### [Instructions to follow]
Every line of the listing that contains the word "SONAR" is to be copied out.

----- Data provided -----

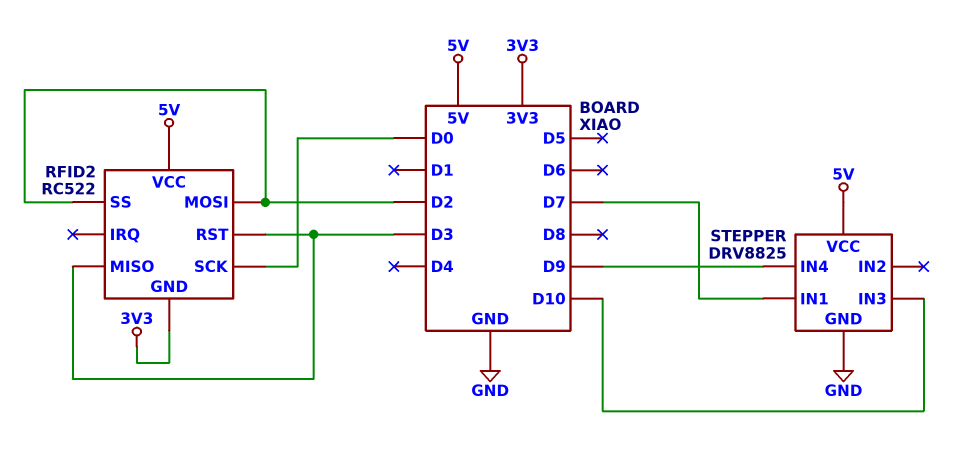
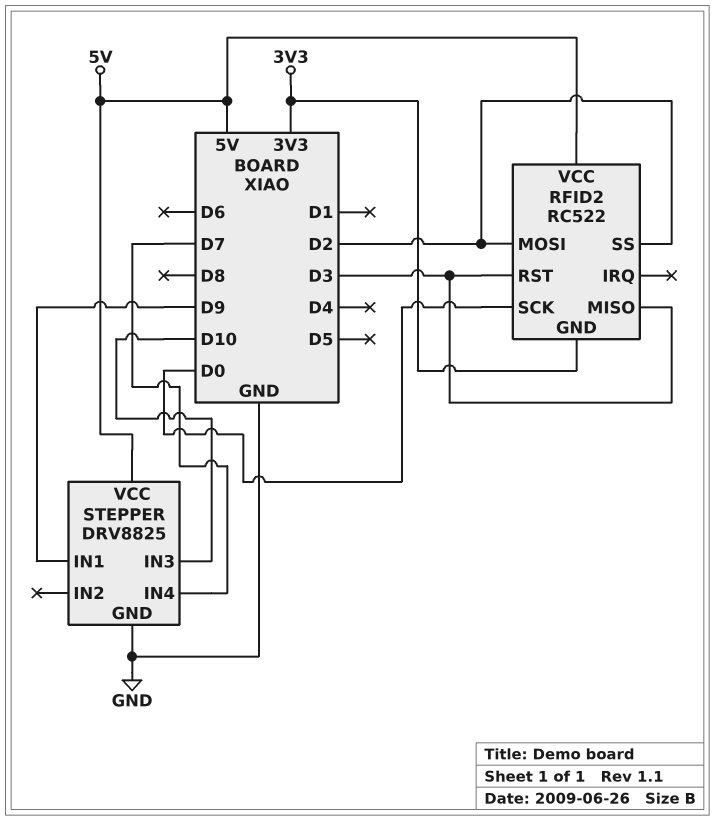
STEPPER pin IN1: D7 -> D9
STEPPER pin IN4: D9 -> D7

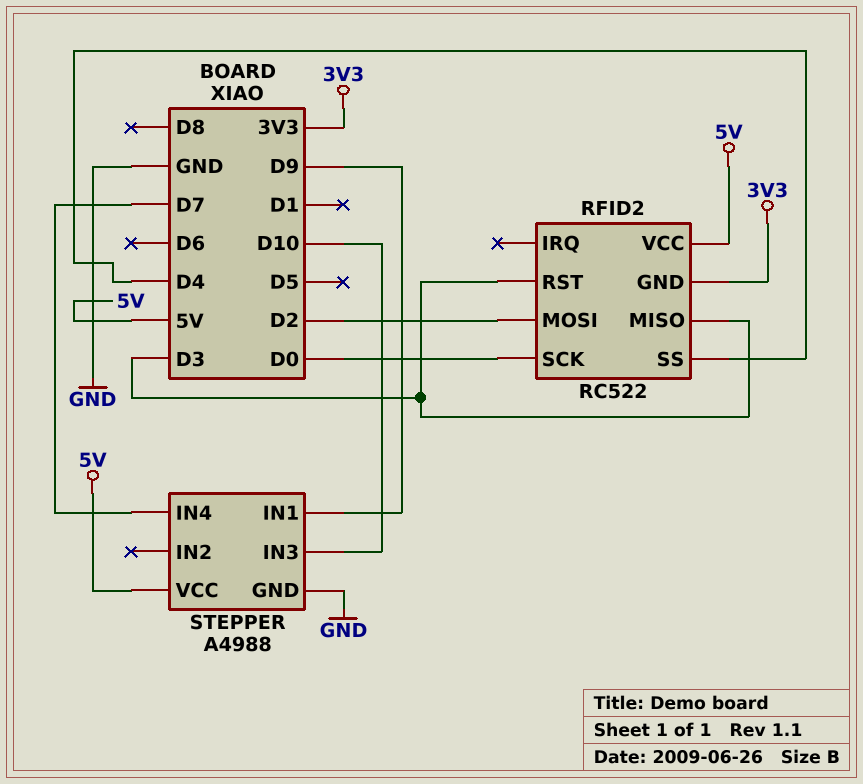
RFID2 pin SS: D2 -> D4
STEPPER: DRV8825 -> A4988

-----
----- Data provided -----

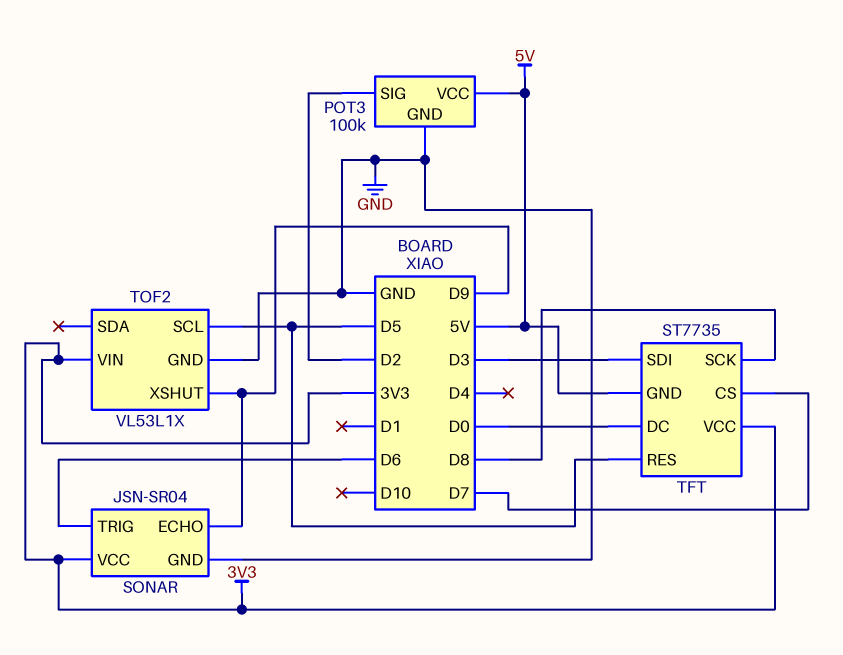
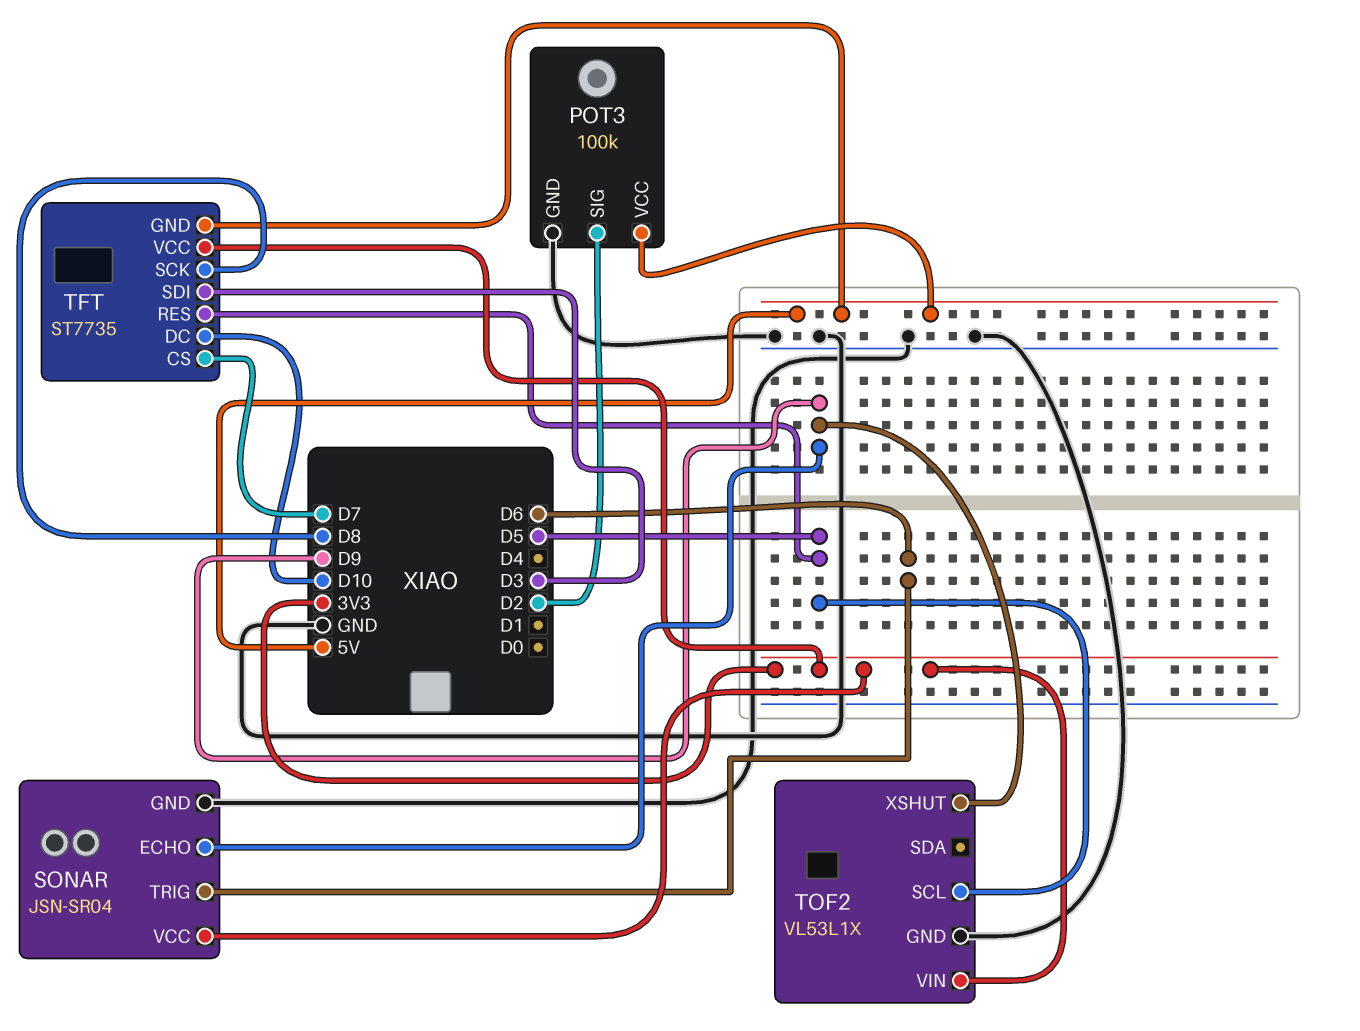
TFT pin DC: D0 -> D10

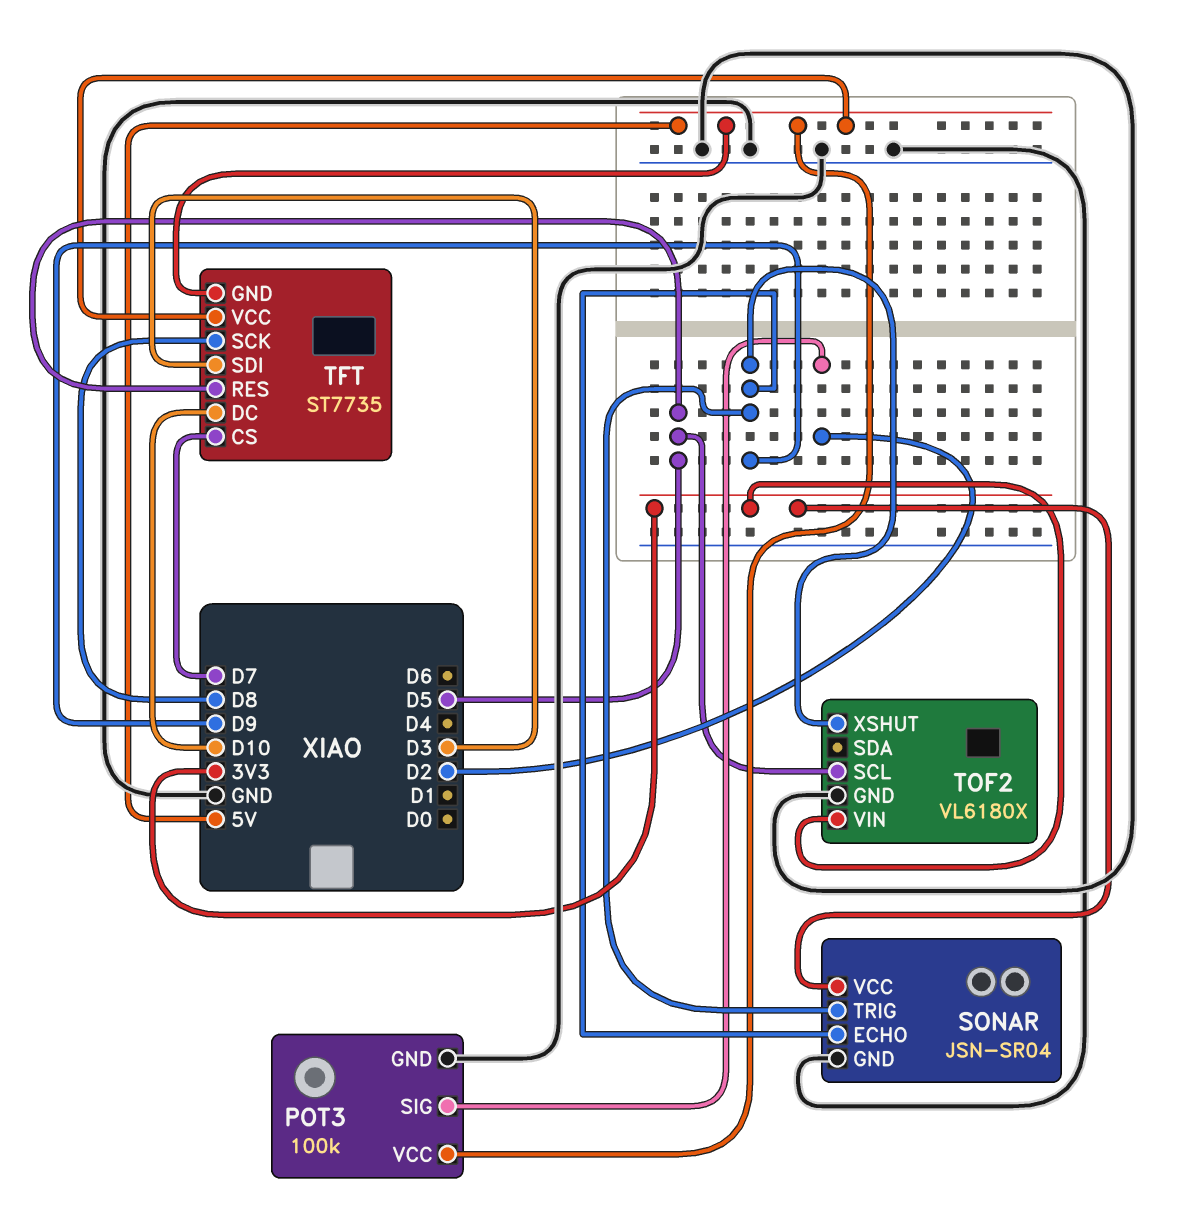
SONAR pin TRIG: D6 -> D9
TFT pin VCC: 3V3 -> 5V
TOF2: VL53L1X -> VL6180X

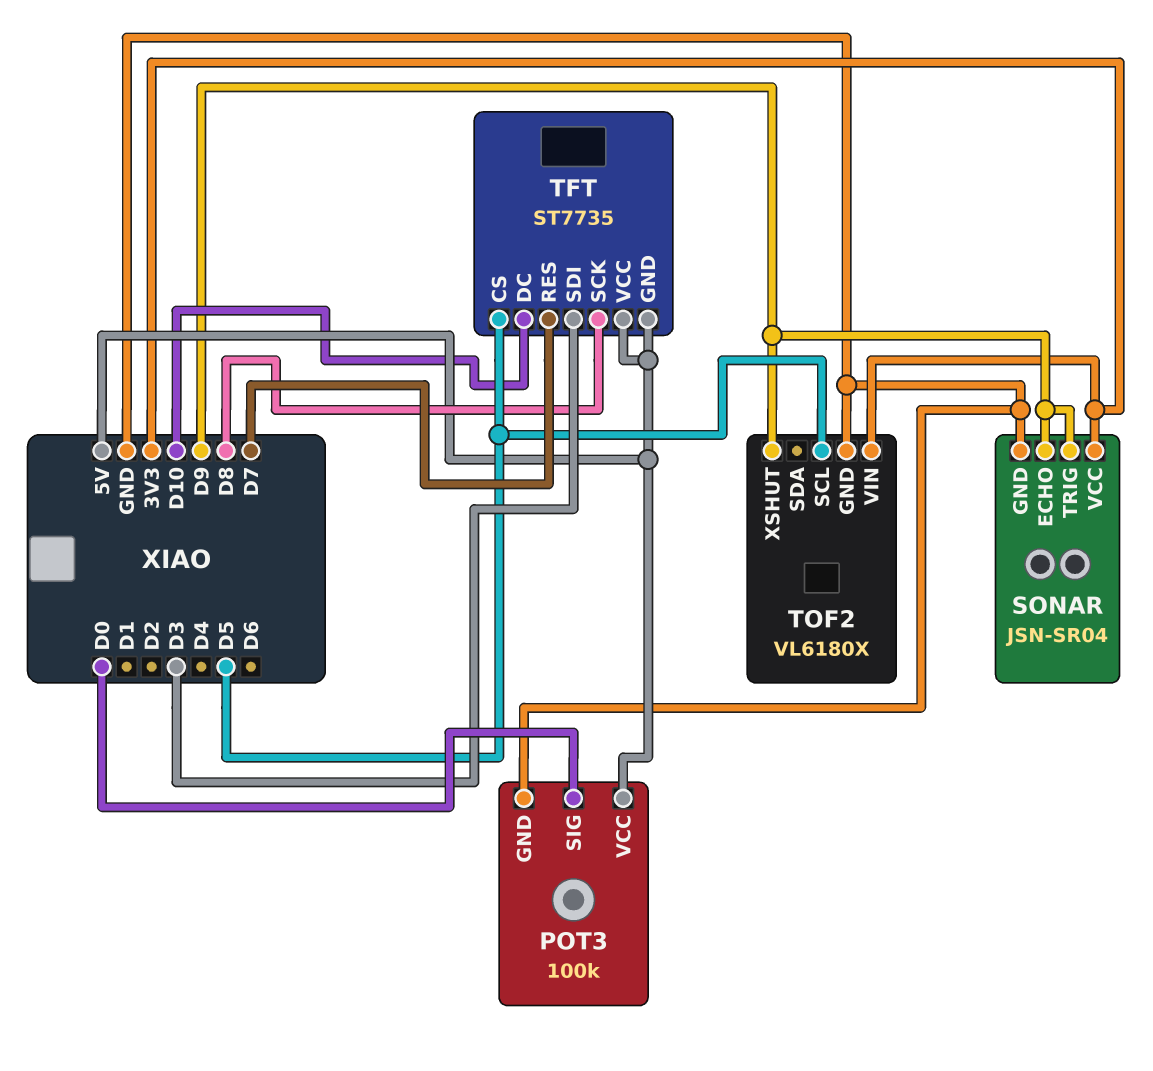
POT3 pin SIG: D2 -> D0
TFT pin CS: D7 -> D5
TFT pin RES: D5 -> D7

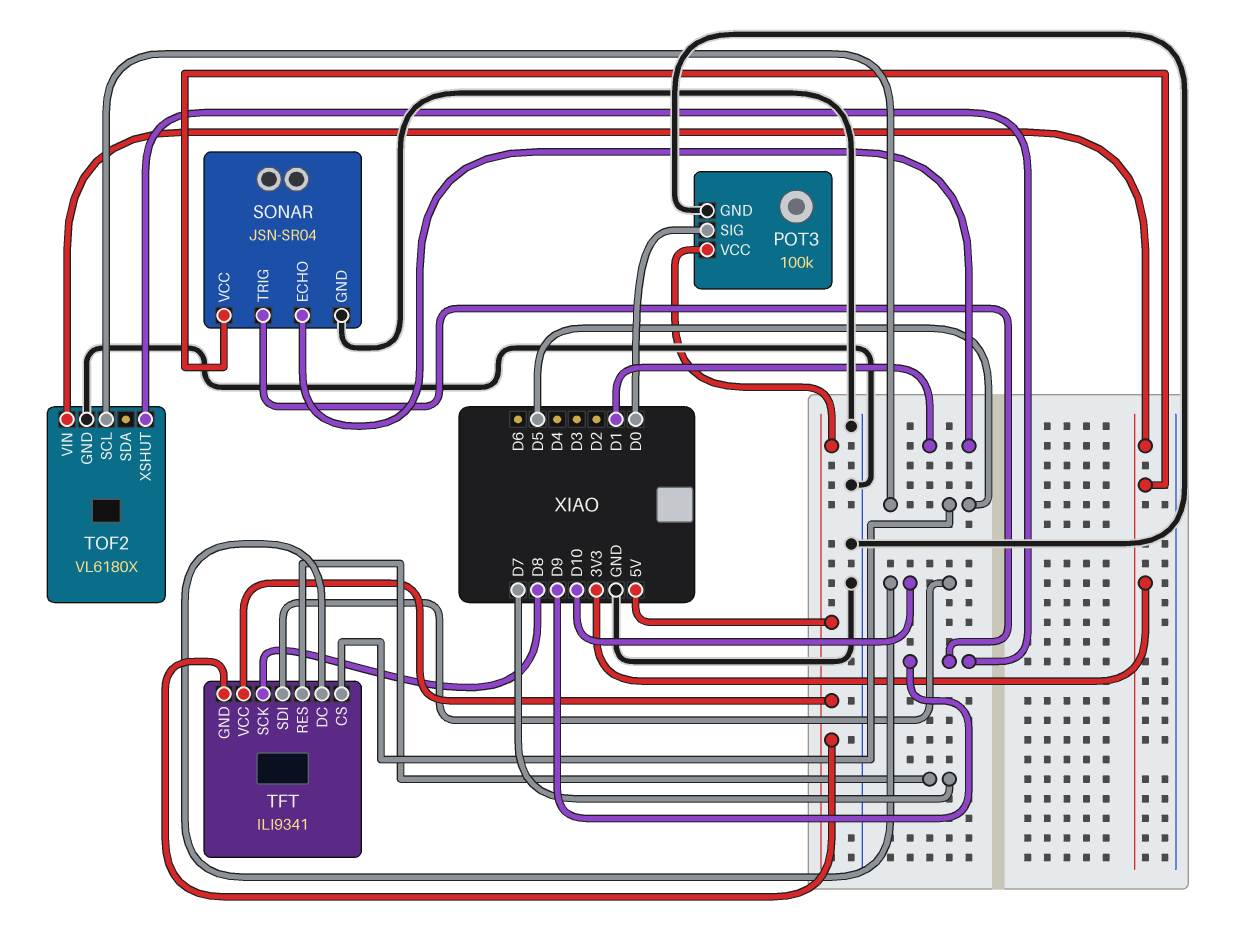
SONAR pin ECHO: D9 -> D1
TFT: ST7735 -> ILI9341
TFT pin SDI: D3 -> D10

-----

### [Final answer]
SONAR pin TRIG: D6 -> D9
SONAR pin ECHO: D9 -> D1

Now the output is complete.